Below are records with pictures. Transcribe exactly, and only, the lines from the line with "gray semicircle: (113, 49) -> (93, 41), moved" to the line with "yellow star: (127, 54)", both ends included, but not the pictures.
»»
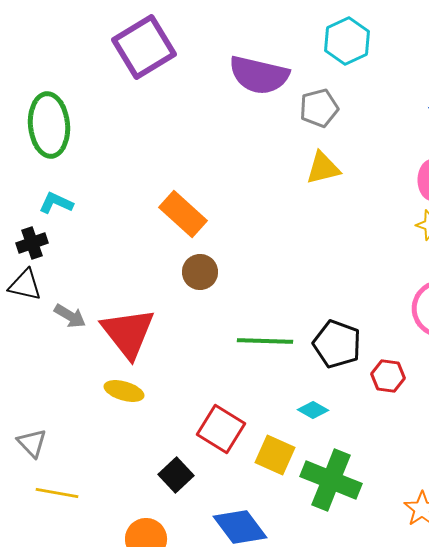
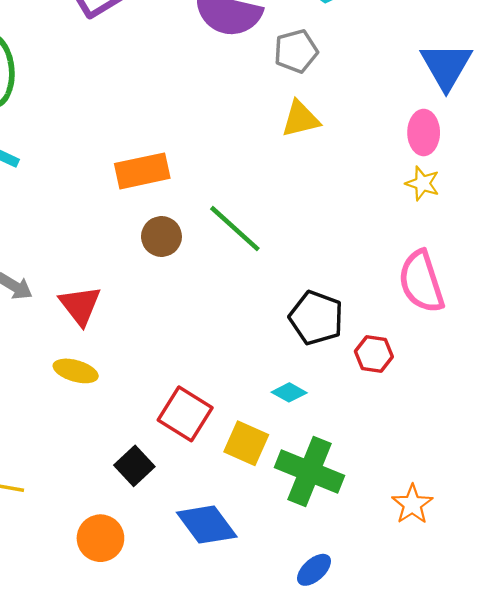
orange rectangle: (183, 214) -> (142, 171), turned -54
red triangle: (128, 333) -> (80, 305), size x0.7
green line: (265, 341) -> (235, 229), moved, turned 40

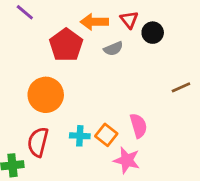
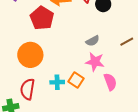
gray semicircle: (113, 49) -> (93, 41), moved
pink semicircle: (138, 126) -> (110, 82), moved
pink star: (127, 160) -> (95, 62), moved

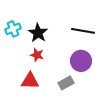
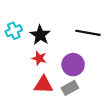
purple circle: (81, 61) -> (73, 65), moved
red triangle: (30, 81) -> (43, 85), moved

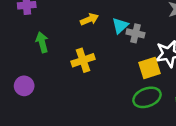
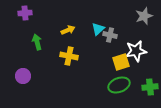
yellow arrow: (89, 19) -> (68, 30), moved
yellow cross: (83, 60) -> (69, 56), turned 30

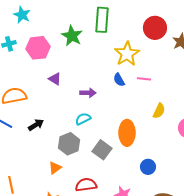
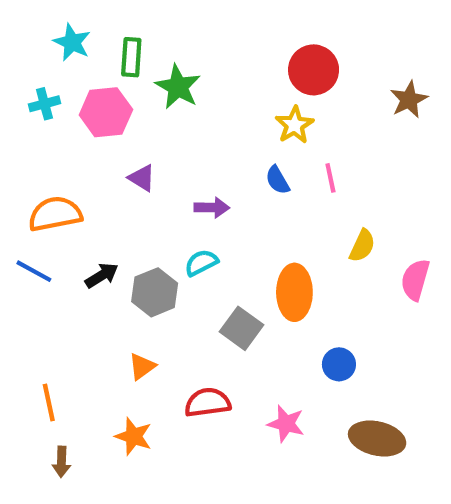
green rectangle: (102, 20) -> (131, 57), moved, size x0.7
red circle: (155, 28) -> (314, 70), moved
yellow star: (127, 54) -> (294, 125), size x0.7
pink line: (144, 79) -> (330, 178), turned 72
gray hexagon: (69, 144) -> (155, 292), moved

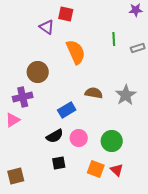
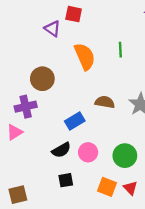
green line: (114, 39) -> (120, 50), moved

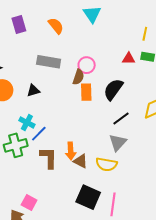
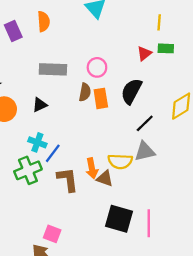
orange semicircle: (56, 26) -> (44, 21), moved, turned 42
red triangle: (129, 59) -> (144, 53), turned -32
brown semicircle: (78, 77) -> (85, 92), moved
gray triangle: (118, 142) -> (145, 151), turned 42
yellow semicircle: (106, 164) -> (120, 161), moved

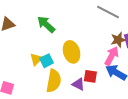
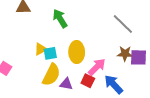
pink arrow: (112, 56) -> (97, 67), moved
purple triangle: (78, 84) -> (66, 84), moved, turned -32

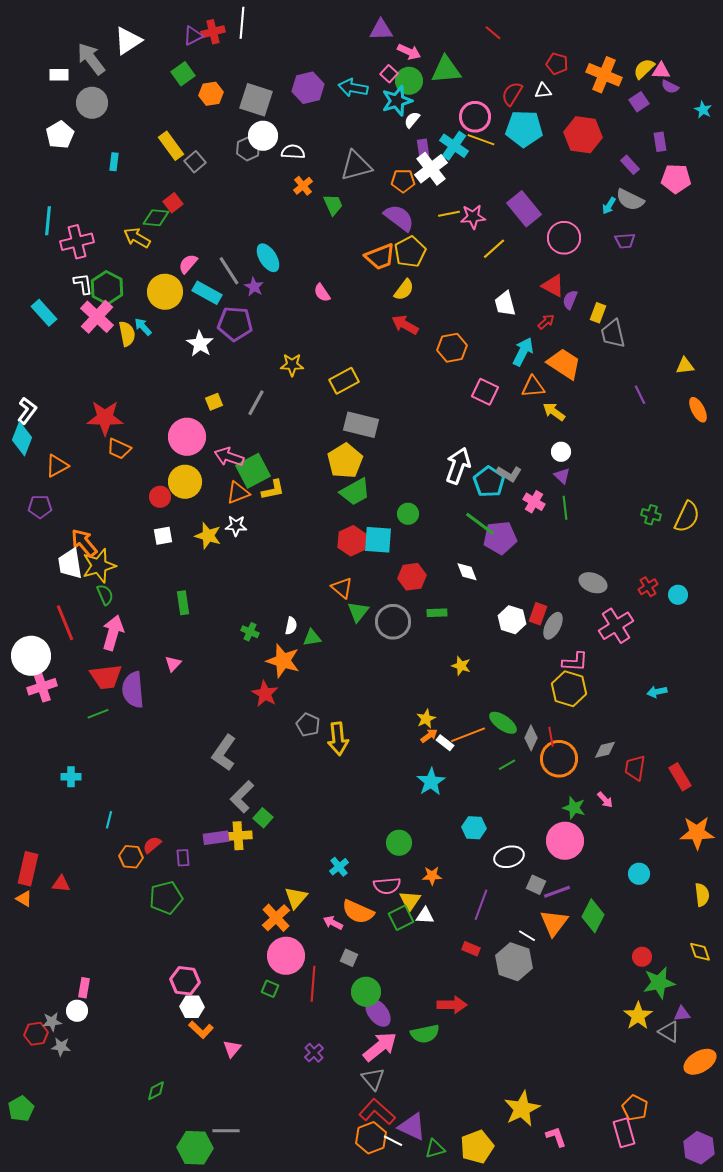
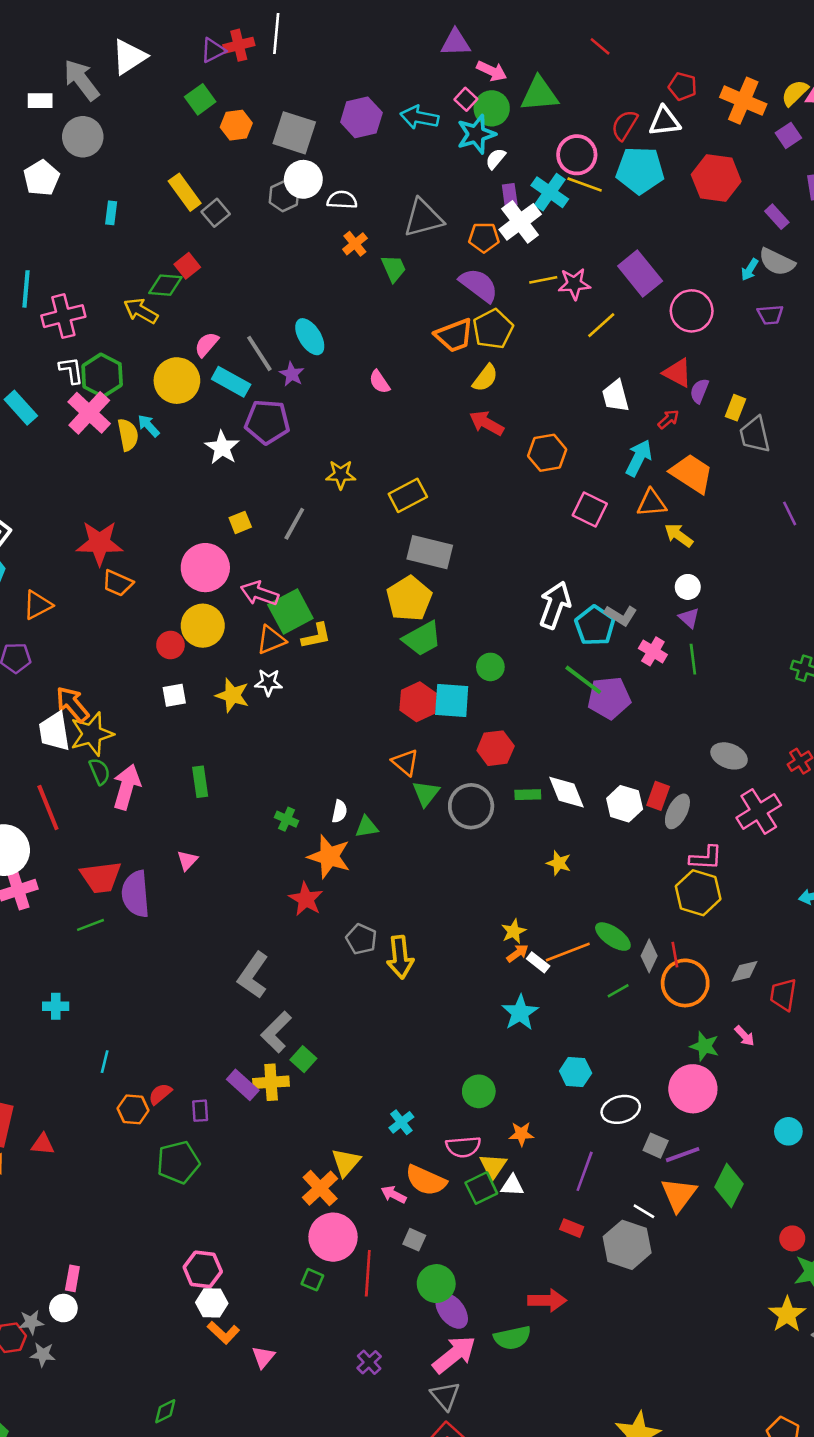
white triangle: (543, 91) -> (665, 121), size x1.5
white diamond: (467, 572) -> (566, 792), moved, size x1.4
pink arrow: (113, 633) -> (127, 787), moved
purple rectangle: (216, 838) -> (243, 1085), turned 50

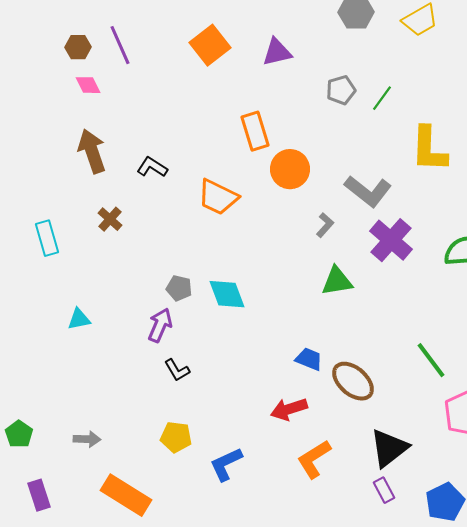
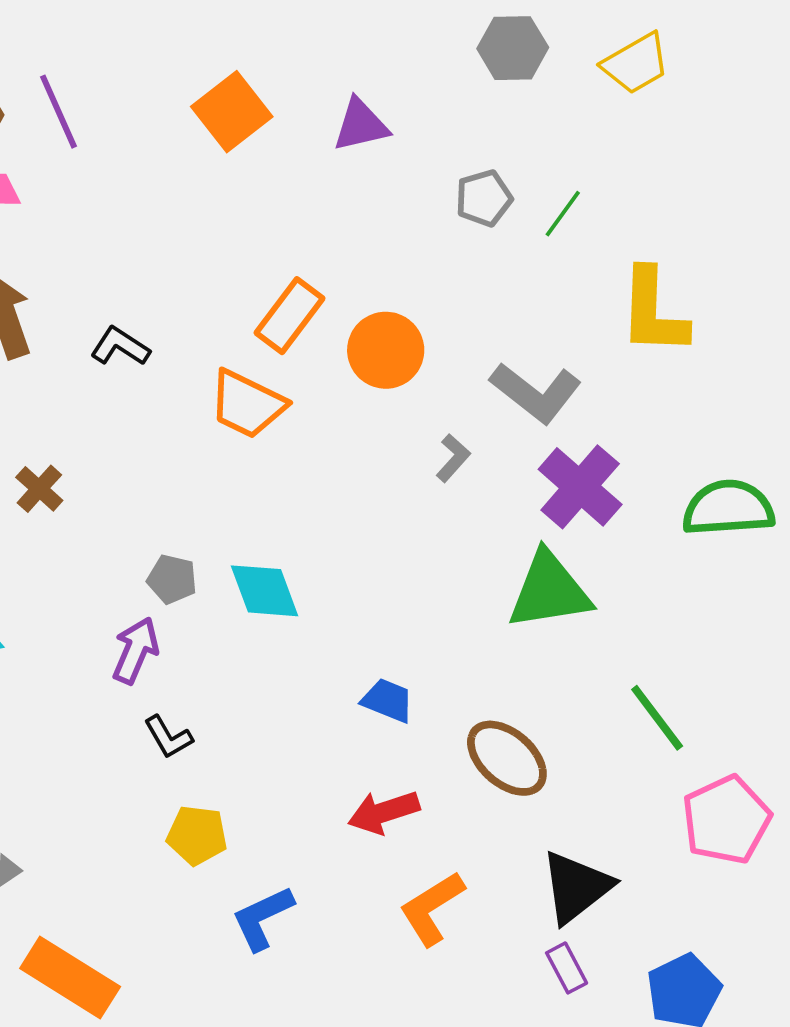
orange rectangle: (255, 131) -> (289, 316), moved, turned 54
brown cross: (110, 219) -> (39, 489), moved
green triangle: (337, 281) -> (549, 591), moved, size x1.4
blue trapezoid: (309, 359) -> (388, 700), moved
yellow pentagon: (176, 437) -> (197, 835), moved

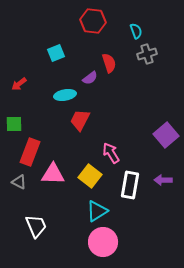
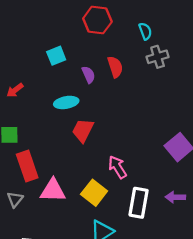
purple semicircle: (90, 78) -> (88, 75), moved, turned -77
red rectangle: (30, 152) -> (27, 166), turned -40
gray triangle: (19, 182) -> (15, 199), turned 42

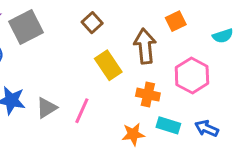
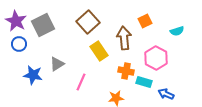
brown square: (92, 23) -> (88, 22), size x1.6
gray triangle: (47, 108) -> (57, 64), moved
cyan rectangle: (168, 125) -> (144, 82), moved

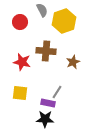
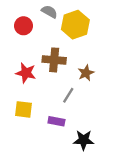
gray semicircle: (42, 10) -> (49, 12), turned -32
gray line: (57, 92) -> (68, 95), moved
black star: (45, 119) -> (84, 140), moved

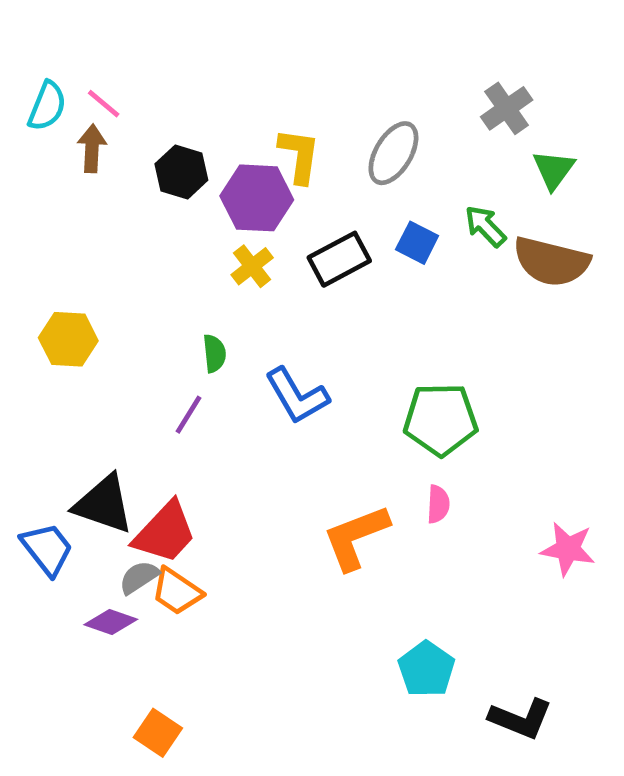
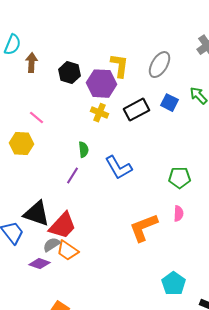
pink line: (104, 104) -> (37, 118), moved
yellow cross: (252, 266) -> (100, 113), turned -30
green pentagon: (441, 419) -> (180, 178), size x0.7

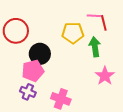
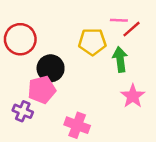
red line: (104, 23) -> (131, 29), turned 63
purple cross: (28, 92) -> (23, 111), moved

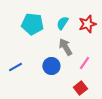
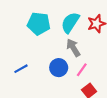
cyan semicircle: (62, 23) -> (70, 23), size x1.5
pink line: (84, 63) -> (82, 70), moved

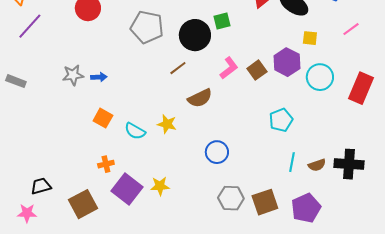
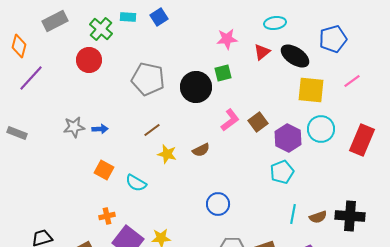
yellow square: (310, 38) -> (311, 90), size x1.8
purple hexagon: (287, 62) -> (288, 138), moved
brown line: (178, 68) -> (152, 130), moved
brown semicircle: (200, 98) -> (201, 150), size x0.7
yellow star: (167, 124) -> (167, 154), moved

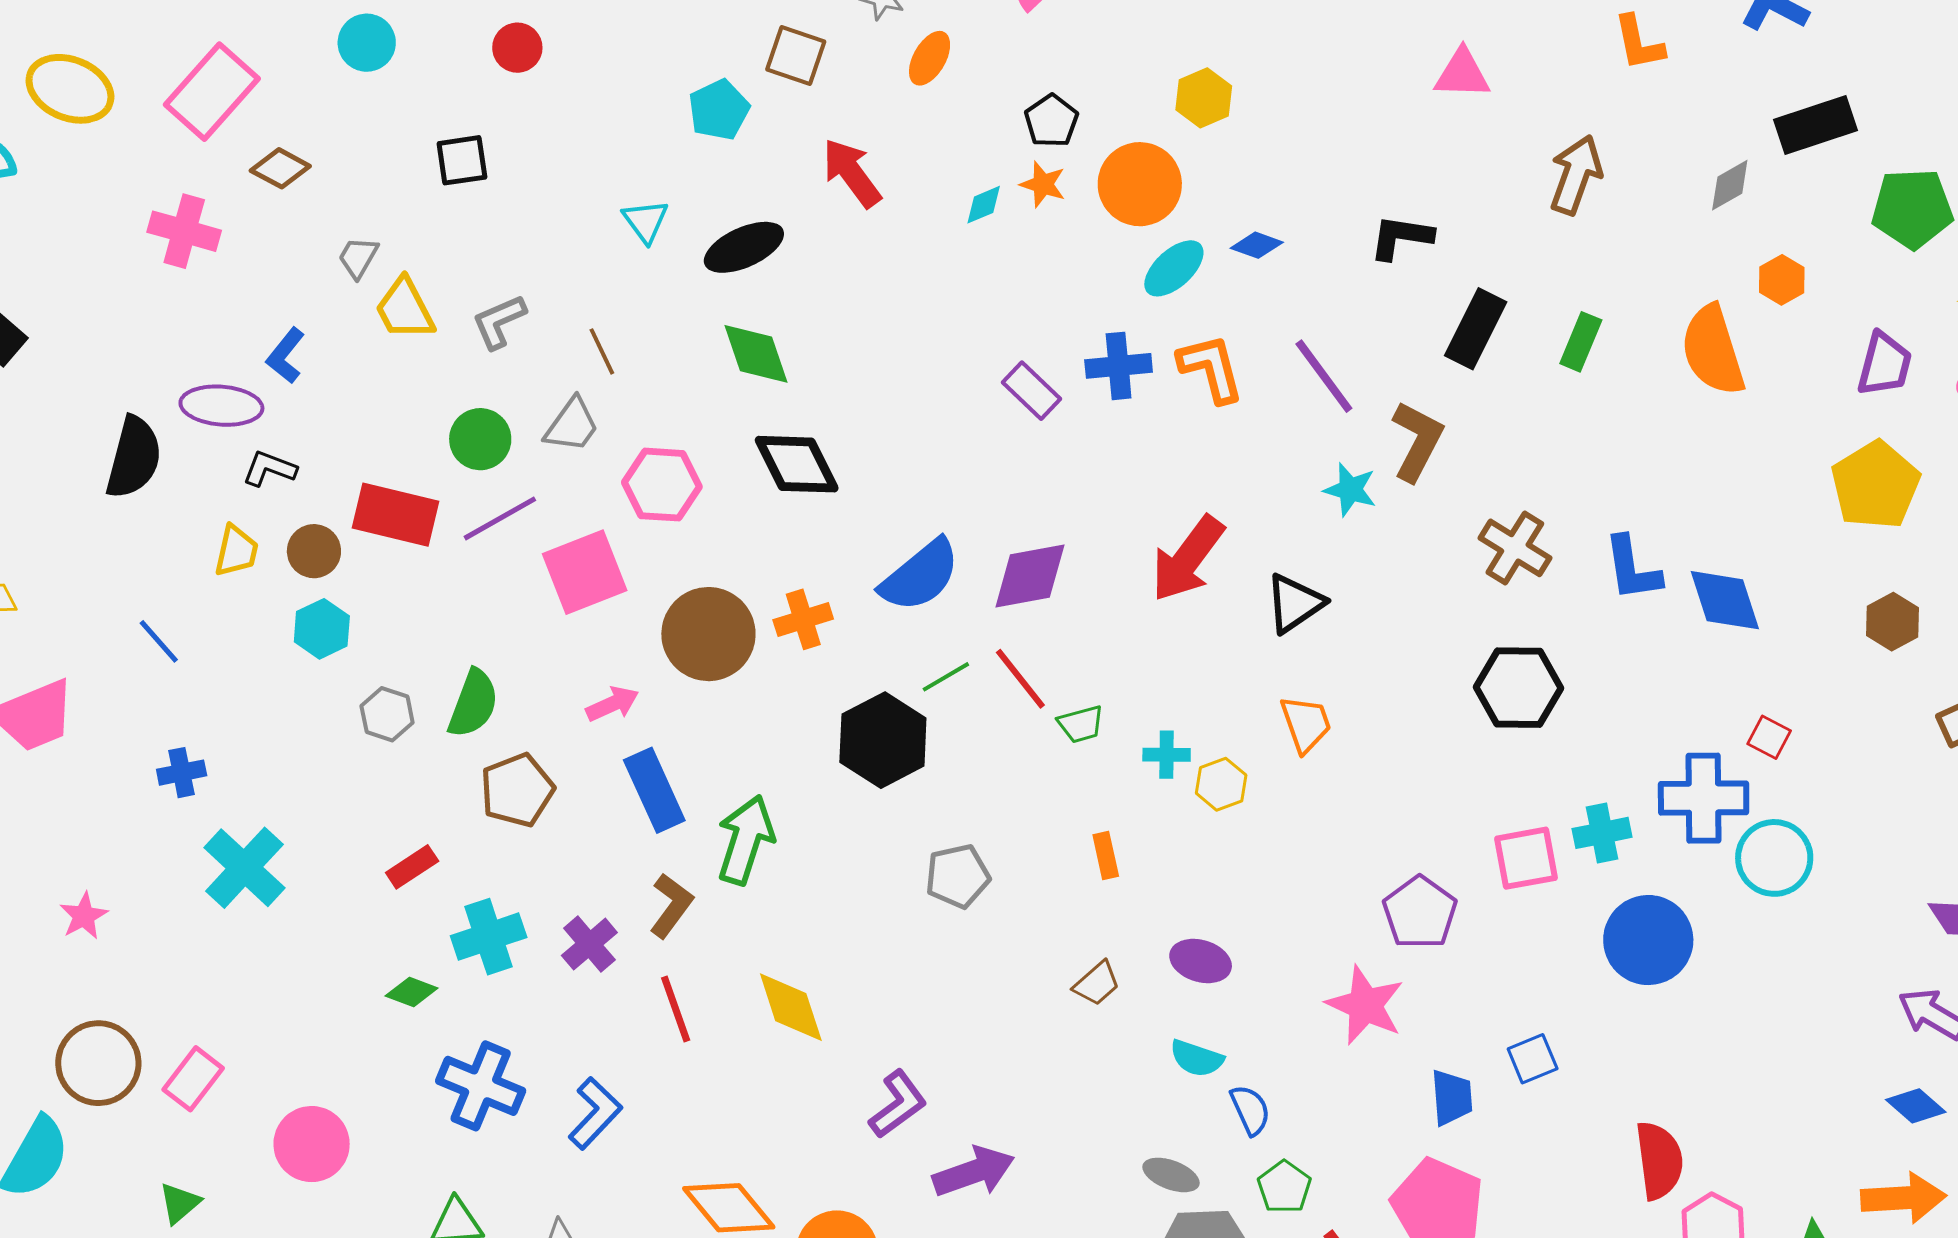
««
ANSWER TO THIS TASK.
gray semicircle: (113, 49) -> (93, 41), moved
pink semicircle: (138, 126) -> (110, 82), moved
pink star: (127, 160) -> (95, 62), moved

purple circle: (81, 61) -> (73, 65), moved
red triangle: (30, 81) -> (43, 85), moved

yellow arrow: (89, 19) -> (68, 30), moved
yellow cross: (83, 60) -> (69, 56), turned 30

green rectangle: (102, 20) -> (131, 57), moved, size x0.7
red circle: (155, 28) -> (314, 70), moved
yellow star: (127, 54) -> (294, 125), size x0.7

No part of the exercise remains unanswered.